Please transcribe the line with "purple soap dispenser: [143,592,204,668]" and the lines after it through the end of the listing below, keeping both ends and nothing more.
*** Opening GIVEN INFORMATION ***
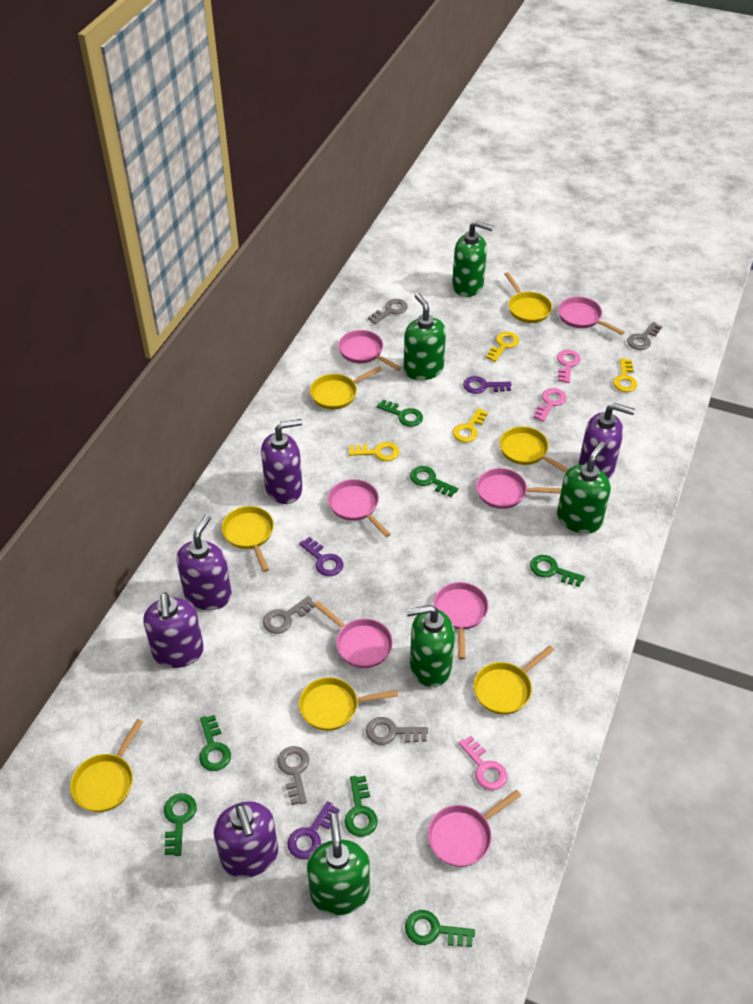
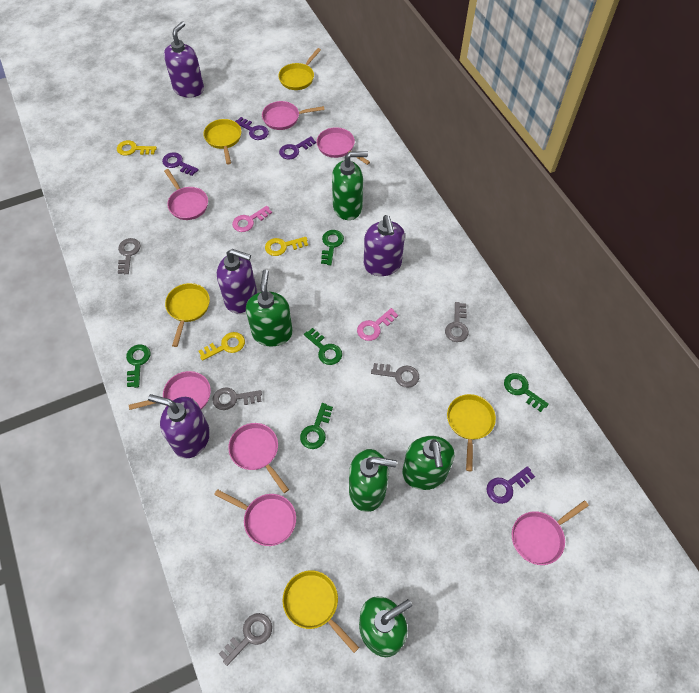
green key: [164,793,197,856] [199,715,231,771] [345,776,378,837] [377,399,423,427] [405,910,475,947] [410,466,458,497] [530,555,585,587] = 7 -> [126,344,151,388] [300,403,333,449] [304,328,342,365] [321,230,344,265] [504,373,549,412] = 5
pink key: [459,736,507,790] [533,388,566,422] [557,350,581,383] = 3 -> [232,206,272,232] [357,308,398,341] = 2
purple key: [287,801,340,859] [299,537,344,576] [463,376,511,394] = 3 -> [162,152,198,176] [235,117,269,140] [279,136,316,159] [486,466,535,504] = 4
purple soap dispenser: [143,592,204,668] [176,515,232,610] [214,801,278,878] [261,419,303,504] [579,403,635,479] = 5 -> [148,394,210,459] [164,21,204,98] [217,249,257,313] [364,215,405,276] = 4
yellow key: [348,442,399,461] [452,408,488,443] [486,332,519,362] [613,358,637,392] = 4 -> [117,140,157,156] [199,332,245,361] [265,237,308,256] = 3
yellow pan: [70,719,143,812] [222,506,274,572] [299,677,398,731] [310,366,382,409] [474,645,554,715] [499,426,569,473] [505,272,552,323] = 7 -> [165,283,210,347] [203,119,241,165] [278,48,321,90] [283,570,359,653] [447,394,496,471] = 5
*** Closing GIVEN INFORMATION ***
— ANSWER FOR THIS EXERCISE —
purple soap dispenser: [143,592,204,668] [176,515,232,610] [214,801,278,878] [261,419,303,504] [579,403,635,479] = 5 -> [148,394,210,459] [164,21,204,98] [217,249,257,313] [364,215,405,276] = 4
yellow key: [348,442,399,461] [452,408,488,443] [486,332,519,362] [613,358,637,392] = 4 -> [117,140,157,156] [199,332,245,361] [265,237,308,256] = 3
yellow pan: [70,719,143,812] [222,506,274,572] [299,677,398,731] [310,366,382,409] [474,645,554,715] [499,426,569,473] [505,272,552,323] = 7 -> [165,283,210,347] [203,119,241,165] [278,48,321,90] [283,570,359,653] [447,394,496,471] = 5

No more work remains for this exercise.